Shape state change listings
┏━━

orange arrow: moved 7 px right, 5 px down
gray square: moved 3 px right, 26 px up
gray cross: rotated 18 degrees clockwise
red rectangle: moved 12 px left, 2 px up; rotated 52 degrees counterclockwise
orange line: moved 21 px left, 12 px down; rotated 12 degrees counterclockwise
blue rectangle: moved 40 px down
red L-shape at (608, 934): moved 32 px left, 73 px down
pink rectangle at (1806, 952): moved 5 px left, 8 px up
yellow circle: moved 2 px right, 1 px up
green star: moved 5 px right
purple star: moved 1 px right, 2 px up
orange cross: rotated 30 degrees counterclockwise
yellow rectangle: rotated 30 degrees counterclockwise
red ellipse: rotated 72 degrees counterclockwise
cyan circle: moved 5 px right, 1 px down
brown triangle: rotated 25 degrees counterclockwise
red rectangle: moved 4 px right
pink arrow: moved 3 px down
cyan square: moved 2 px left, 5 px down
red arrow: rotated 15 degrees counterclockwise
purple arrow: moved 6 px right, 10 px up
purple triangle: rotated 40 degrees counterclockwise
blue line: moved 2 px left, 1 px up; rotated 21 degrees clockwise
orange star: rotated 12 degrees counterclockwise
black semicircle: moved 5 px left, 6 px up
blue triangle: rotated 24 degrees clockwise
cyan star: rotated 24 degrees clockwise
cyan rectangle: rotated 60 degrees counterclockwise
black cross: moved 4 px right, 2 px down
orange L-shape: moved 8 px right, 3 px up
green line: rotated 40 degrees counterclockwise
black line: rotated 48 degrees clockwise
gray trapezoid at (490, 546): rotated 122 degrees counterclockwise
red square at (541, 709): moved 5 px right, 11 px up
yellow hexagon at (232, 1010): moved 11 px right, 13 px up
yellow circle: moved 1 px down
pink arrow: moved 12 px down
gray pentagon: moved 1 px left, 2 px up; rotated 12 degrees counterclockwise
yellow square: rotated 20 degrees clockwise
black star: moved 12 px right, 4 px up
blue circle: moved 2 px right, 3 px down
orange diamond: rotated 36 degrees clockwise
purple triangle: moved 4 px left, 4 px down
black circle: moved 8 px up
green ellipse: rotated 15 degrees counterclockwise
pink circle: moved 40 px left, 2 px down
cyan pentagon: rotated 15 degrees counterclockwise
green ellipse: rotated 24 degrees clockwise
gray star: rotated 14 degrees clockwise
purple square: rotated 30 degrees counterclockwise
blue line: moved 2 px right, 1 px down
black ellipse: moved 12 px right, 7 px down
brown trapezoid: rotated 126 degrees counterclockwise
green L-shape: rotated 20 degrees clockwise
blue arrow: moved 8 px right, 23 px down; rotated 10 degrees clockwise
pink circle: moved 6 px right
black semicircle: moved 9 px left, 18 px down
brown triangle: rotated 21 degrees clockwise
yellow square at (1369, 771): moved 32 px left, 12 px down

┗━━

- _Directions for this task_
Print only the lines from the top of the data above down to the line holding "red rectangle: moved 12", inclusive.

- _Answer to this problem_
orange arrow: moved 7 px right, 5 px down
gray square: moved 3 px right, 26 px up
gray cross: rotated 18 degrees clockwise
red rectangle: moved 12 px left, 2 px up; rotated 52 degrees counterclockwise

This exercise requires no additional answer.